## Data for this task
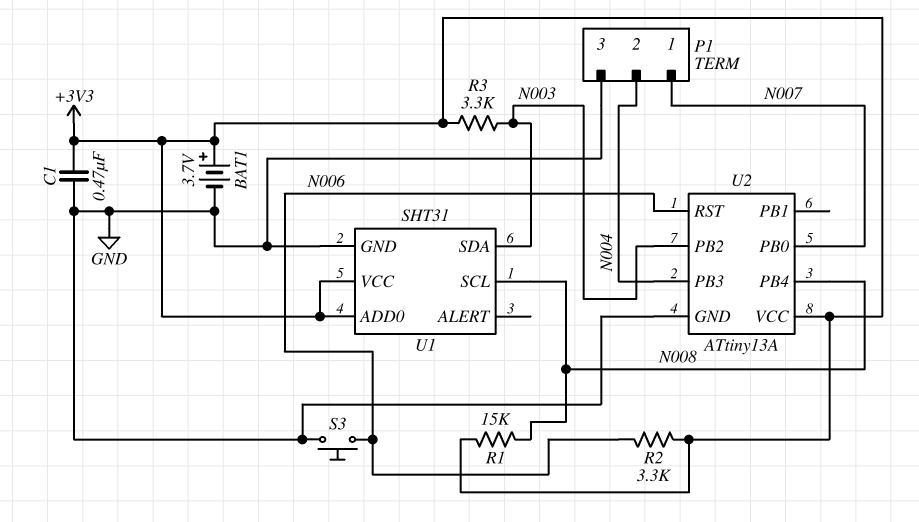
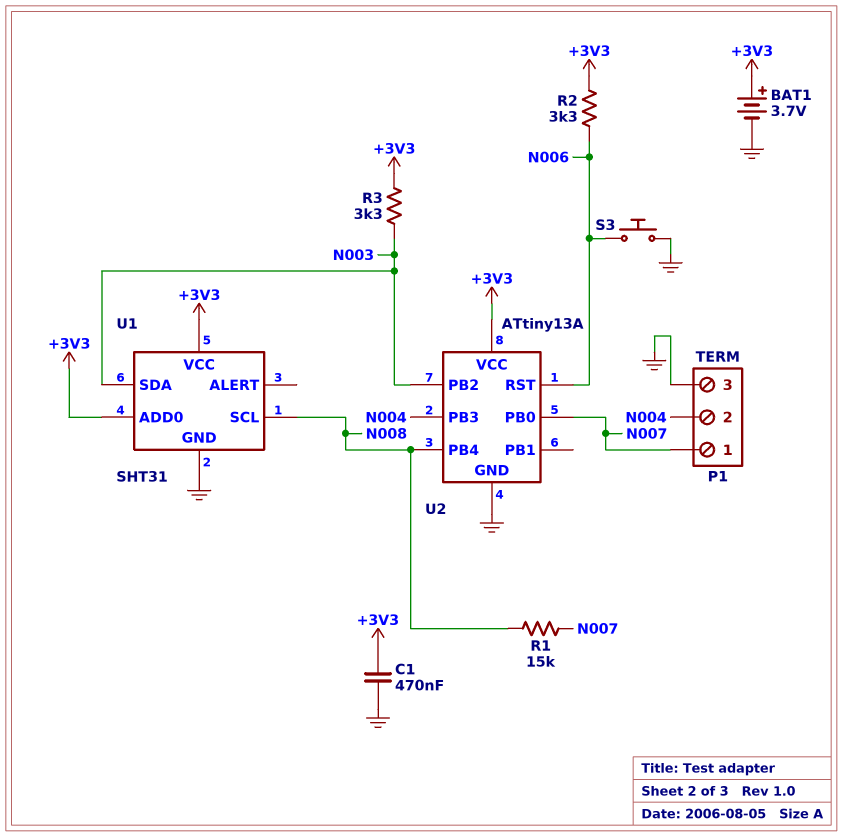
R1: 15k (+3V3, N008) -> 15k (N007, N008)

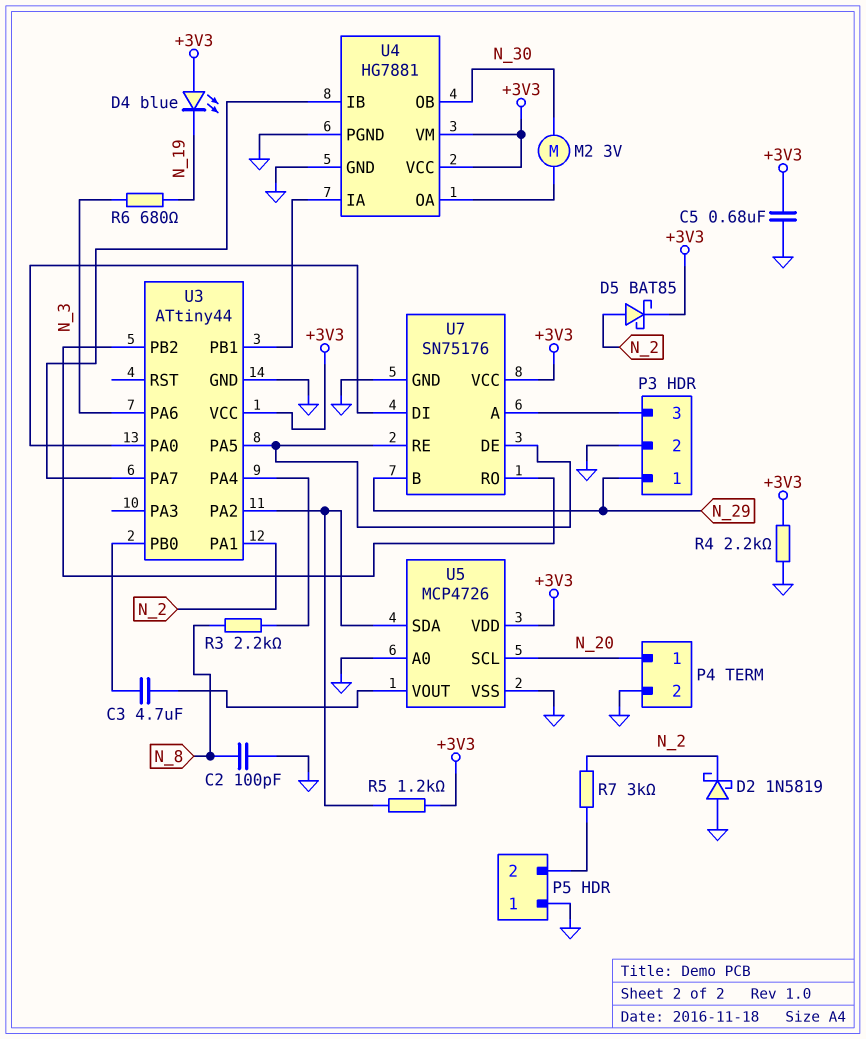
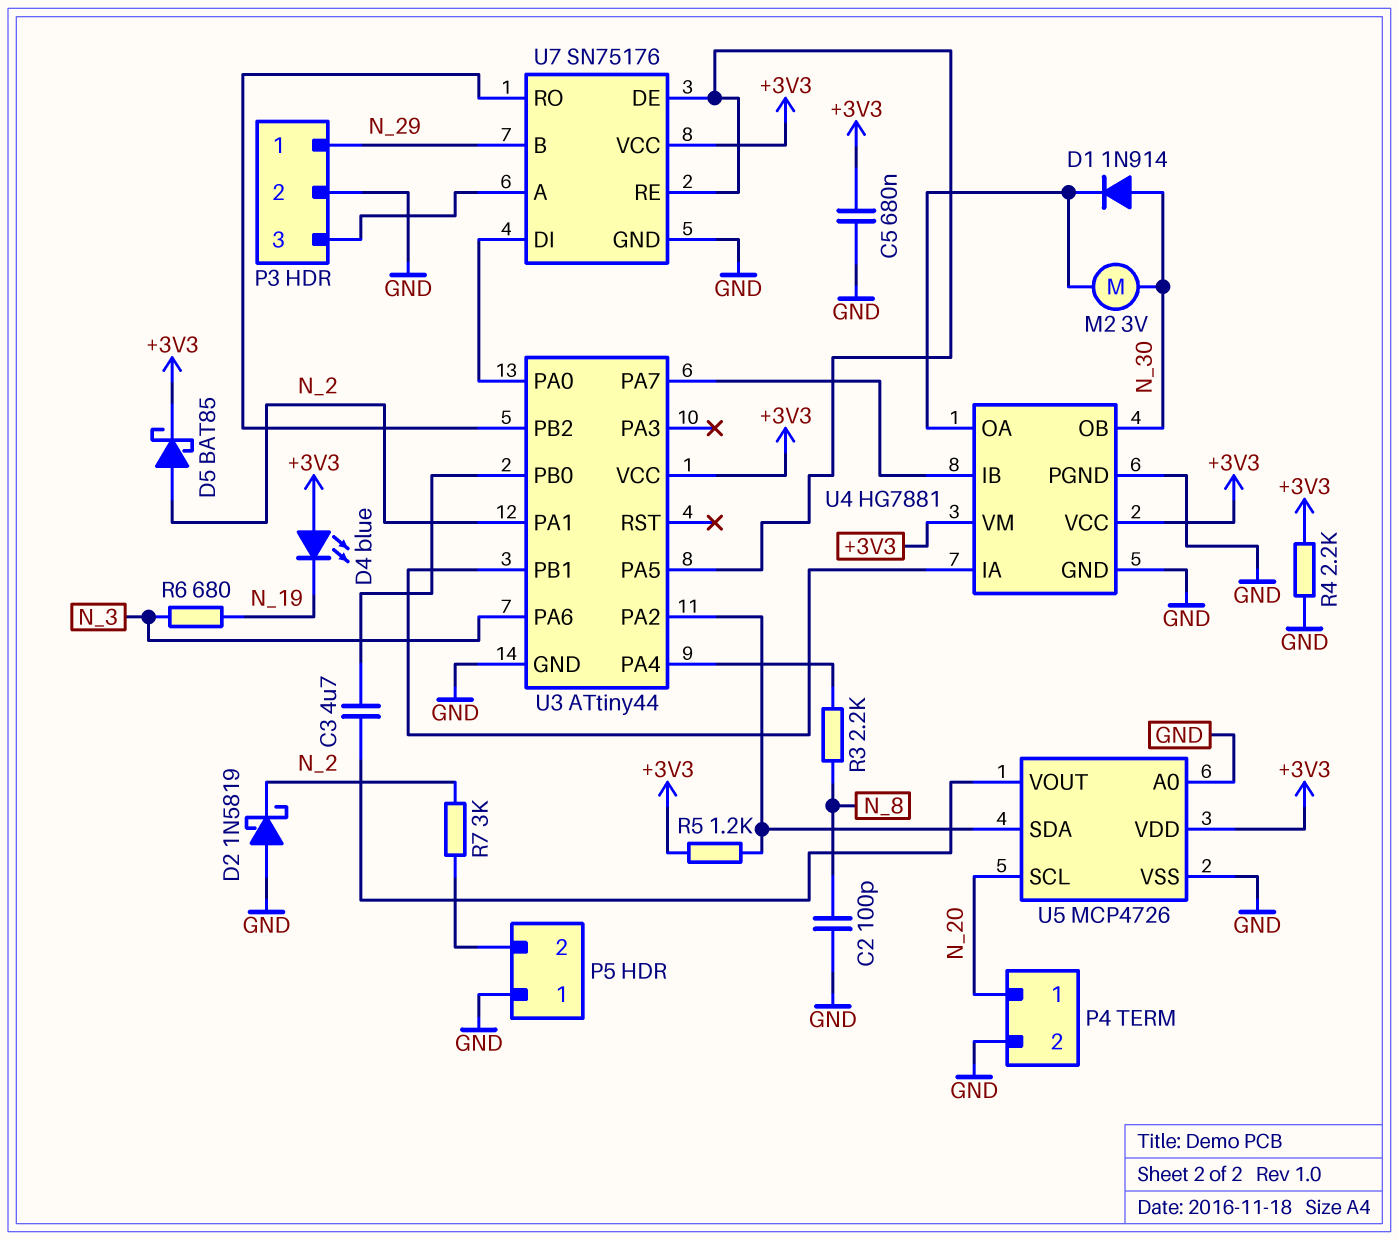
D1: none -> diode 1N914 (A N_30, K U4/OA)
...
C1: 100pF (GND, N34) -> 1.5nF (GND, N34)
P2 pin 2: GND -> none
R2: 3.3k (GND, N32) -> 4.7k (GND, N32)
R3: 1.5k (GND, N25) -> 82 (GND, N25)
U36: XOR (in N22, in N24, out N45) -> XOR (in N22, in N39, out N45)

## Exercise details
For each line of the material that contains the word "none", make a copy.

## Exercise output
D1: none -> diode 1N914 (A N_30, K U4/OA)
P2 pin 2: GND -> none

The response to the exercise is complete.